_Task prompt_. Given the material below, return only the lines starting at the line with "(171, 125) = (140, 409): none -> pink hammer" and ending at the line with "(206, 258) = (484, 356): green", exactly as they appear.

_Input_.
------------------------
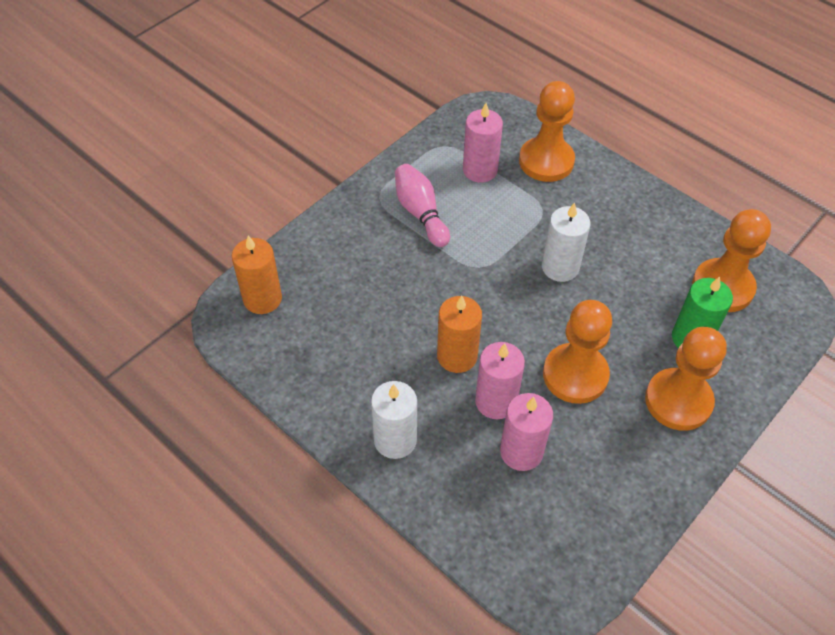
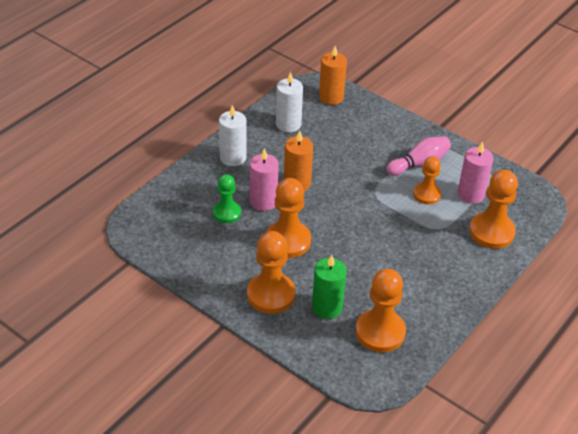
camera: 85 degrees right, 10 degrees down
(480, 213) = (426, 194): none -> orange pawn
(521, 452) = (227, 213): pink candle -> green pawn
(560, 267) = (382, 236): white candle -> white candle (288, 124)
------------------------
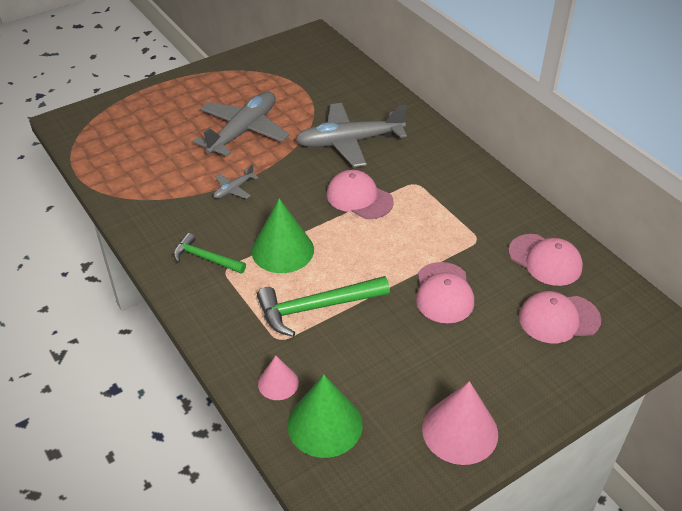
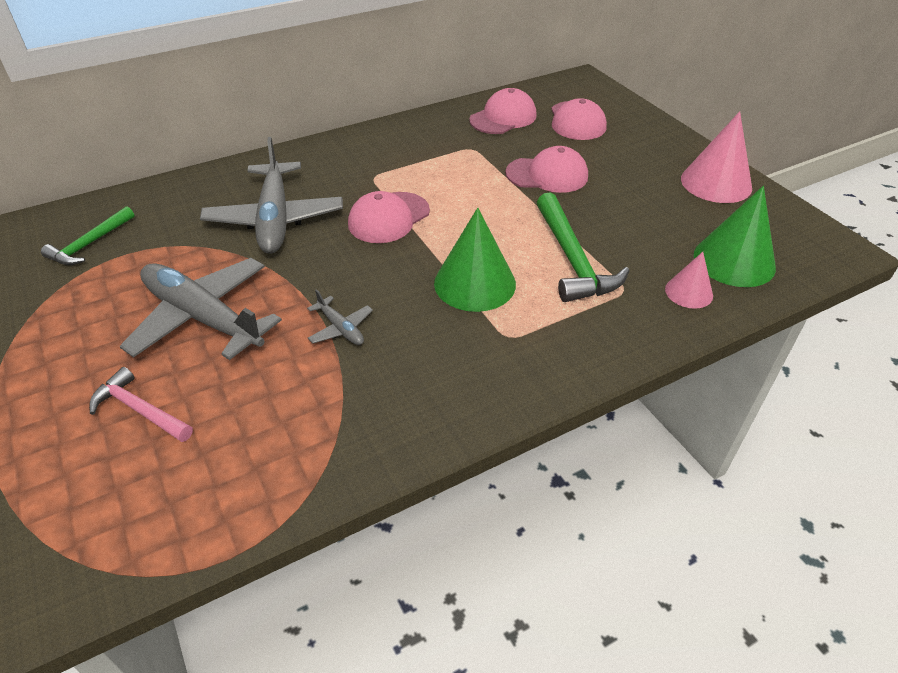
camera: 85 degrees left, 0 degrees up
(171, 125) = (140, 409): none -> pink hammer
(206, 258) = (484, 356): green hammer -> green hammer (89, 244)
------------------------
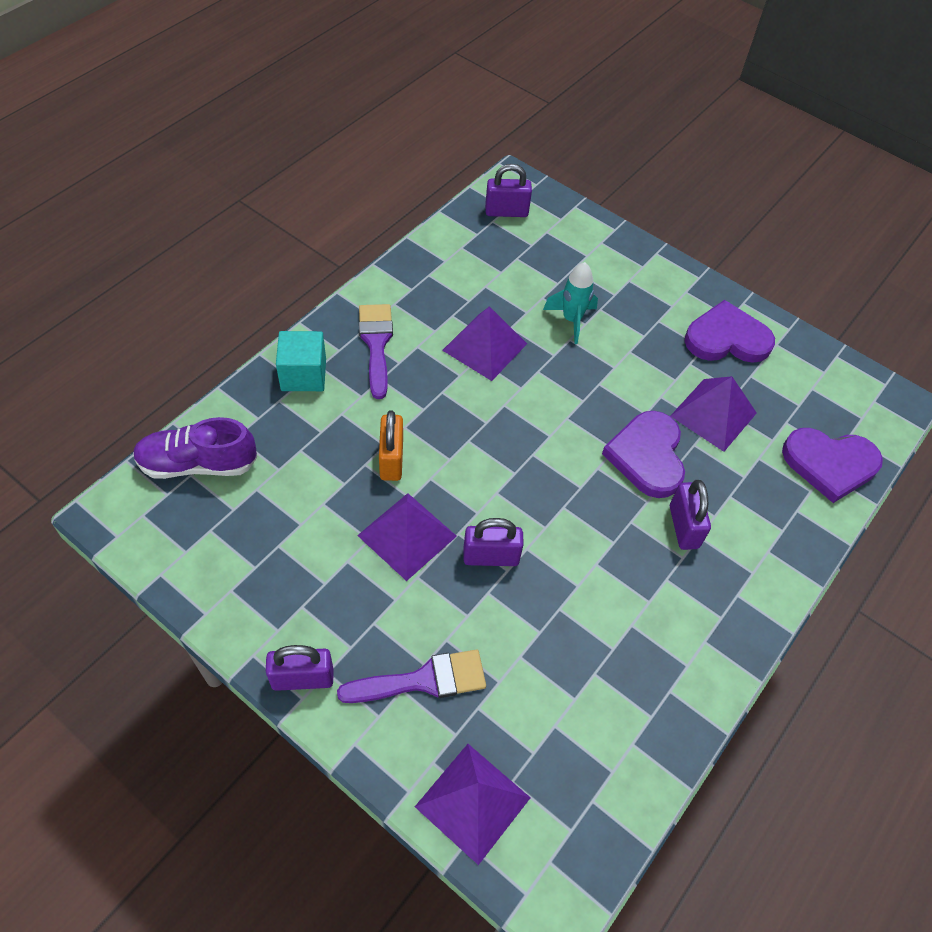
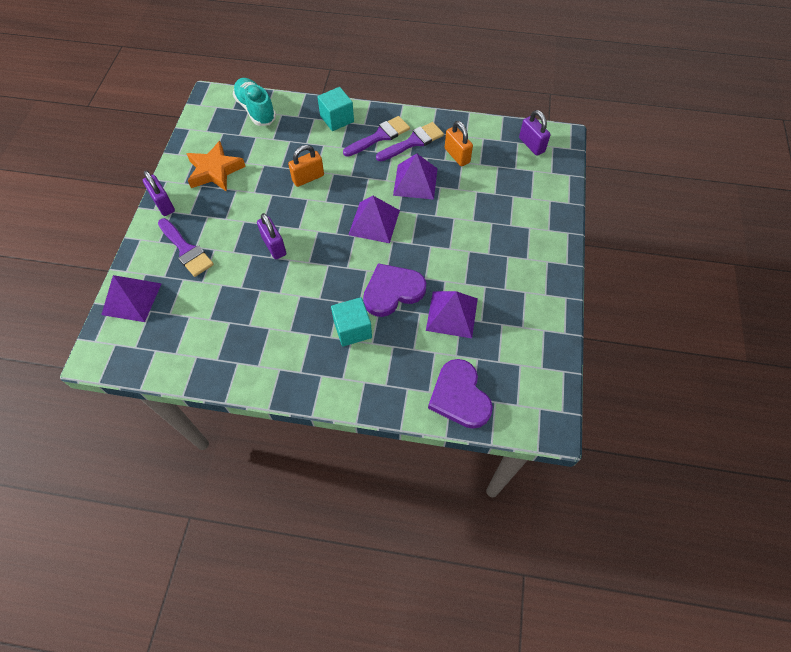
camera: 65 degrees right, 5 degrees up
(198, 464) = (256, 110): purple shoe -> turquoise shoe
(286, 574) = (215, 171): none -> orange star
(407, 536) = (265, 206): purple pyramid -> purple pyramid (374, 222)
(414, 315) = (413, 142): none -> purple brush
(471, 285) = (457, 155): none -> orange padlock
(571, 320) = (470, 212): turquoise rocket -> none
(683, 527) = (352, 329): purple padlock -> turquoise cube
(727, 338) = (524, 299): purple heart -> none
------------------------
_Answer for this exercise_.
(171, 125) = (140, 409): none -> pink hammer
(206, 258) = (484, 356): green hammer -> green hammer (89, 244)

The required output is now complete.